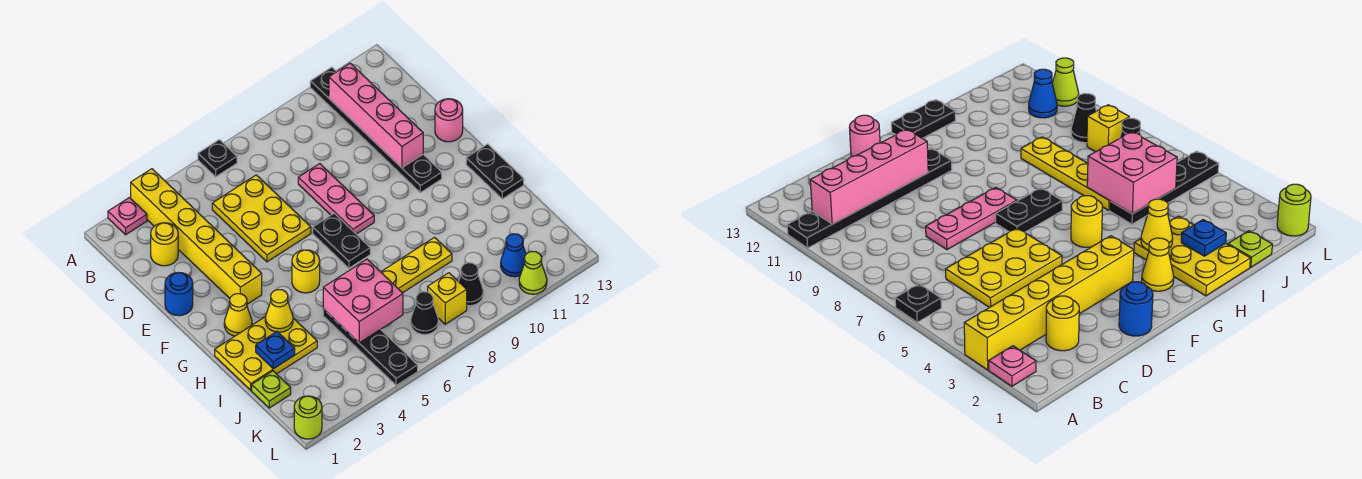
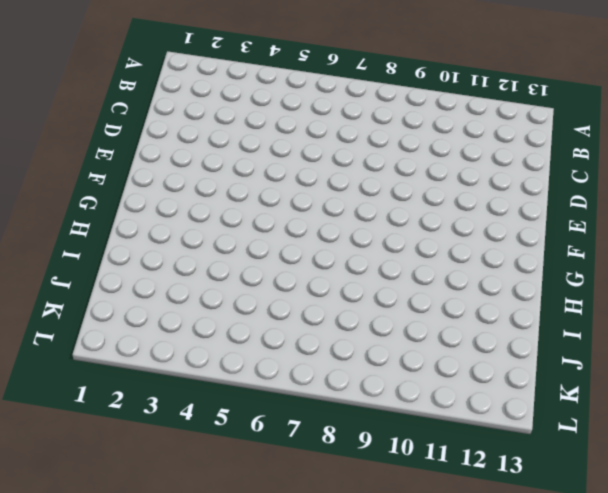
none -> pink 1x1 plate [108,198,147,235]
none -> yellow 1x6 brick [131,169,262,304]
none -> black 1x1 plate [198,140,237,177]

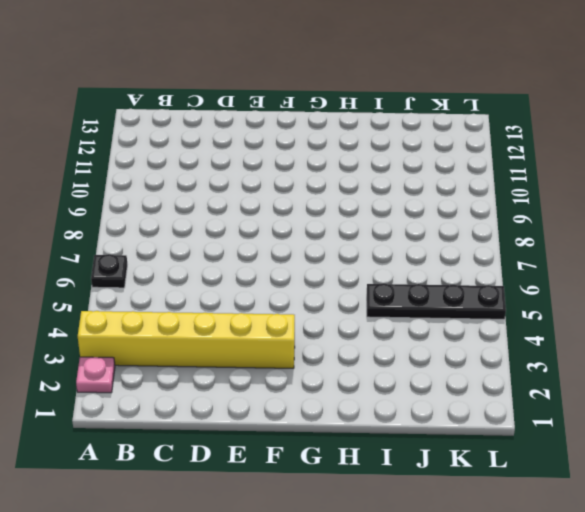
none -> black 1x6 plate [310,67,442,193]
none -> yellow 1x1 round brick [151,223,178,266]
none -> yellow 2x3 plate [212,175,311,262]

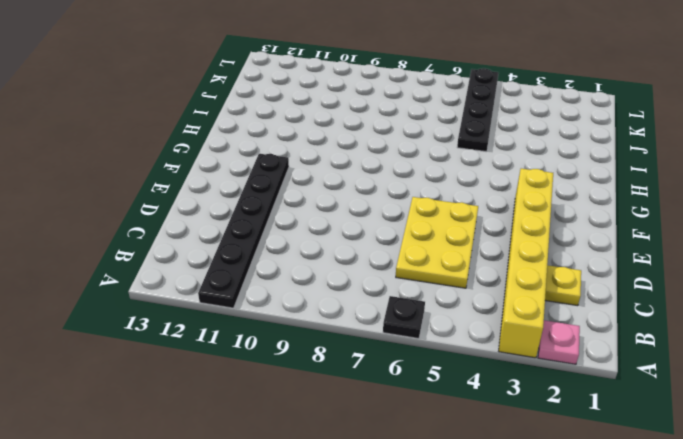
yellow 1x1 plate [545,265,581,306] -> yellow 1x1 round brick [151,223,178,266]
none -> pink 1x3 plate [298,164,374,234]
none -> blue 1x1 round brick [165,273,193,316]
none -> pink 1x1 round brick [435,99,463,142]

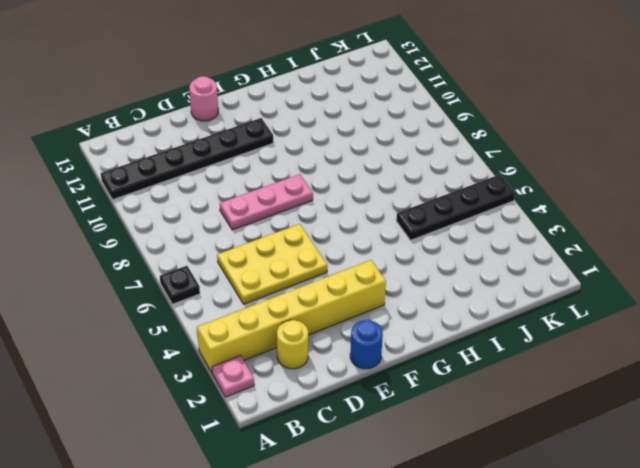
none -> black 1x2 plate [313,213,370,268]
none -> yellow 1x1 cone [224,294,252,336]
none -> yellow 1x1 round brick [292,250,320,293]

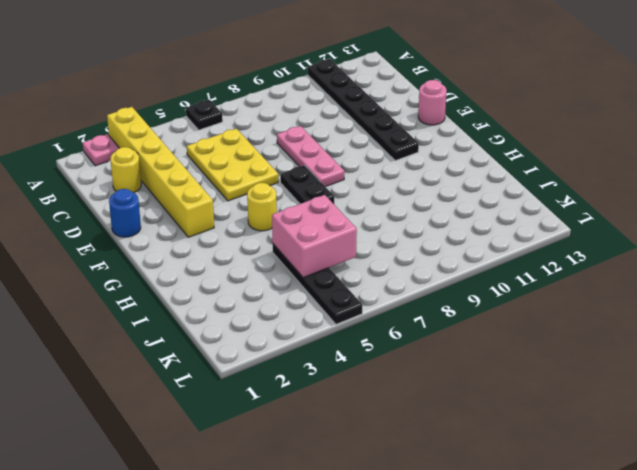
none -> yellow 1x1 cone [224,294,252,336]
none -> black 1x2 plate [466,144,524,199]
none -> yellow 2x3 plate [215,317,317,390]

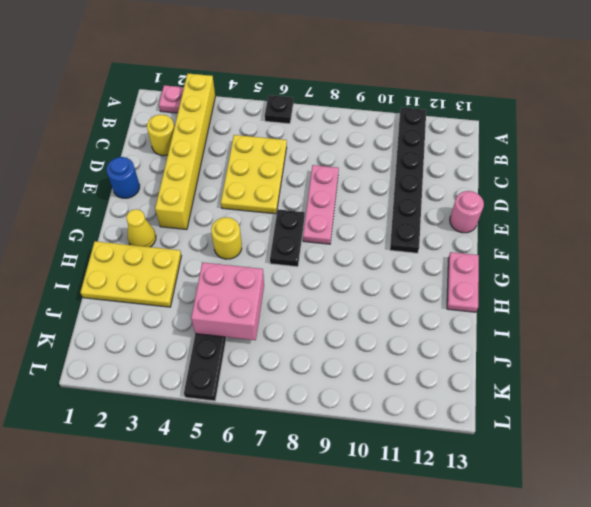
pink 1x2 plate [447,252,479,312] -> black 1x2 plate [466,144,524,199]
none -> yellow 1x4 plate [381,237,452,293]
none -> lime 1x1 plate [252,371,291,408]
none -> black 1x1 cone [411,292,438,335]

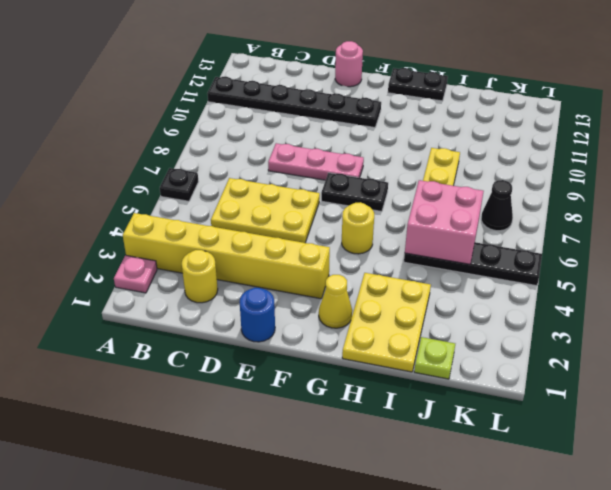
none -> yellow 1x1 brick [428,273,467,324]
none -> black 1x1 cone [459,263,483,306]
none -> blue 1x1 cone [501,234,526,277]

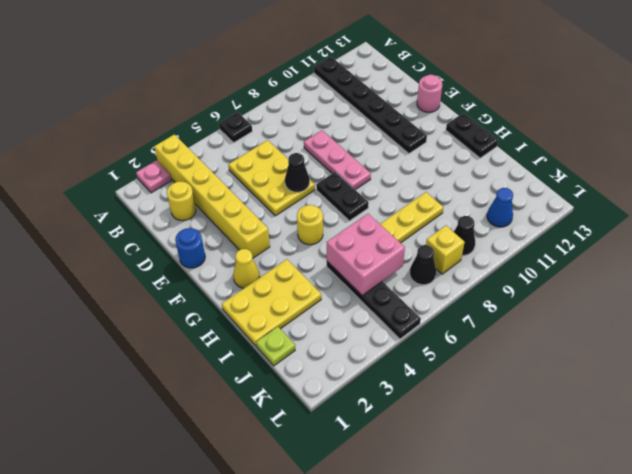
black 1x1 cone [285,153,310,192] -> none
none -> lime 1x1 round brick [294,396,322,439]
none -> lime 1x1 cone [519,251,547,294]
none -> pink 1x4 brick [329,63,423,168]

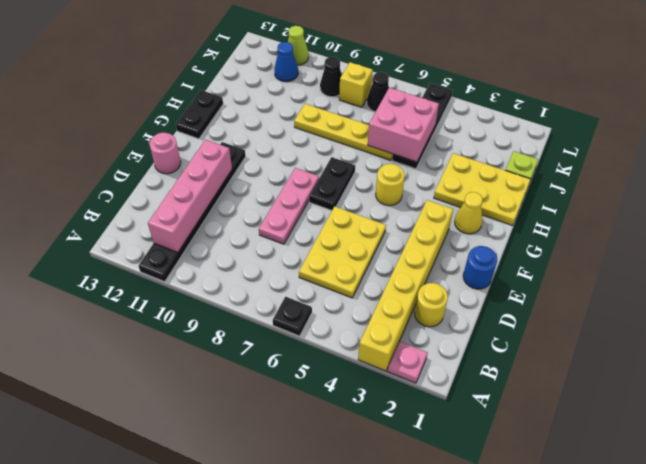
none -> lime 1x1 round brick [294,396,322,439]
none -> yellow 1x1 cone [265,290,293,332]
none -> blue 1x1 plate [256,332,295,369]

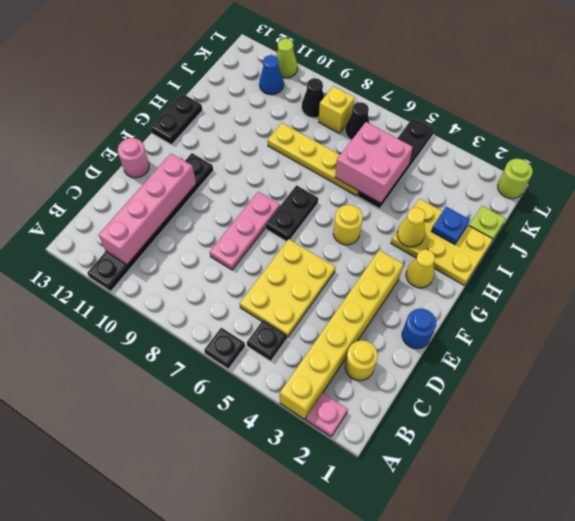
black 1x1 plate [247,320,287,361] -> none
--------------------------------
Exercise:
Begin the copy at the line containing "none -> blue 1x1 plate [256,332,295,369]" and end it at the last line of the records; transcribe exactly and exclude pictures.

Output:
none -> blue 1x1 plate [256,332,295,369]

black 1x1 plate [247,320,287,361] -> none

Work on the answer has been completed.